■ GIVEN ENTRIES ■
▼

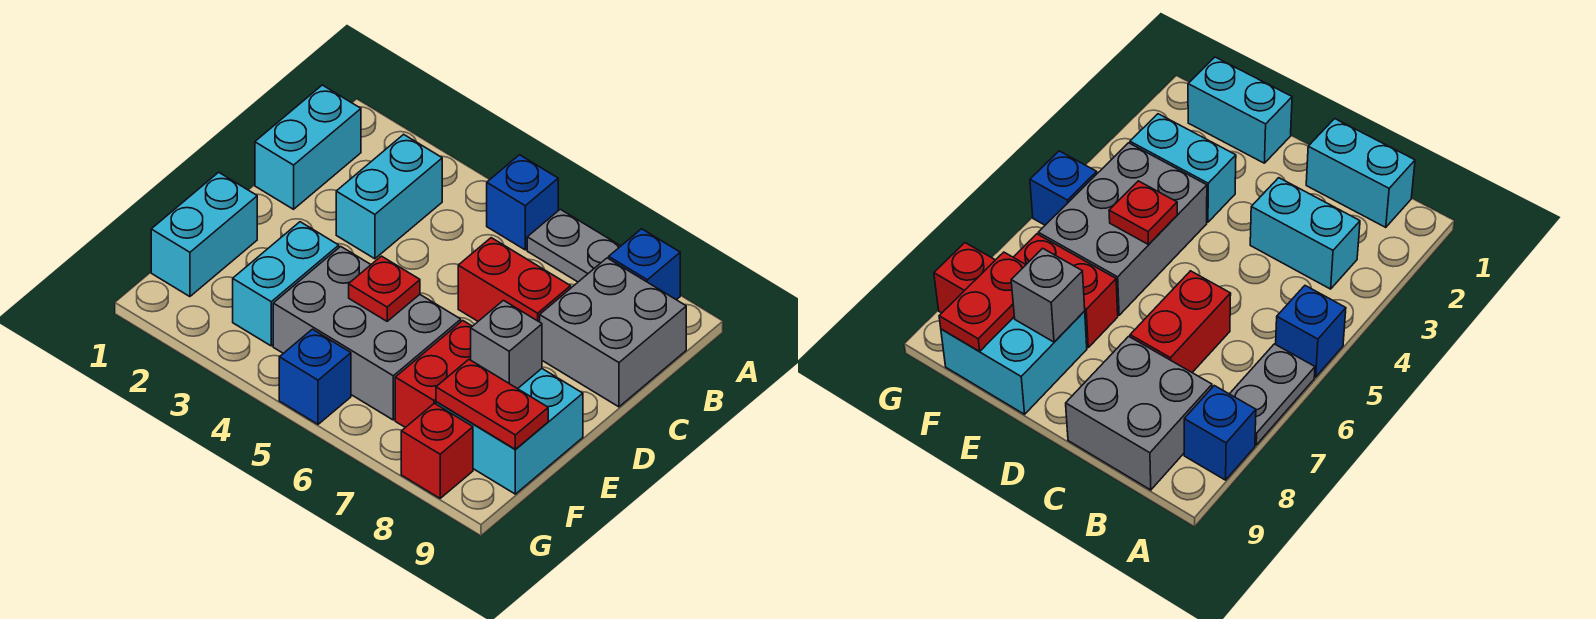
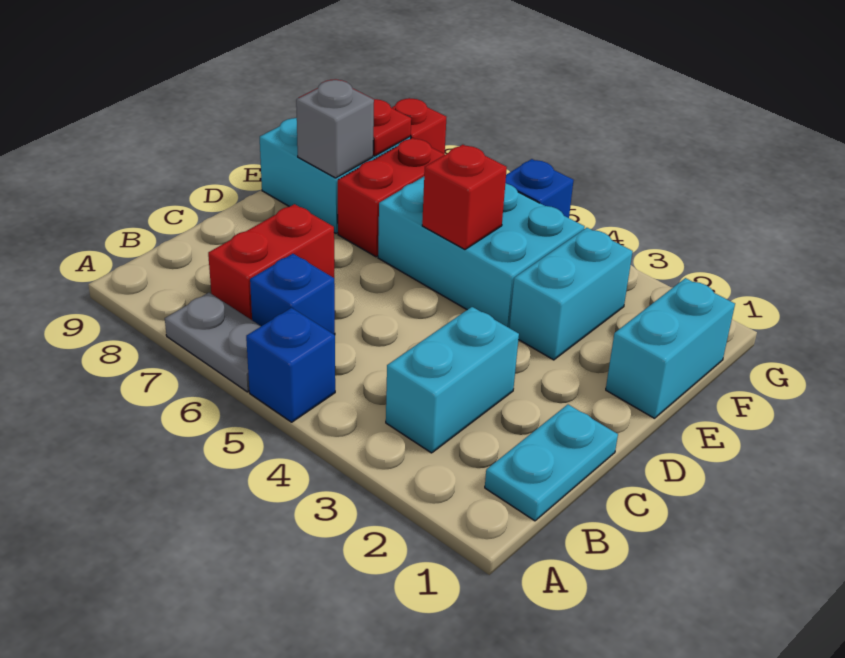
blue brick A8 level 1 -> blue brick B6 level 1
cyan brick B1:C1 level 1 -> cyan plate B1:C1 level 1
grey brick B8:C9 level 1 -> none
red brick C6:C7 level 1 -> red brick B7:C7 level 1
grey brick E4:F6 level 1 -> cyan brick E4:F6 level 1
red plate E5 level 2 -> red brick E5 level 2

▲

■ EXERCISE BRIEF ■
All lines above that contain the word "grey" are to be copied.

■ RESULT OF THIS TASK ■
grey brick B8:C9 level 1 -> none
grey brick E4:F6 level 1 -> cyan brick E4:F6 level 1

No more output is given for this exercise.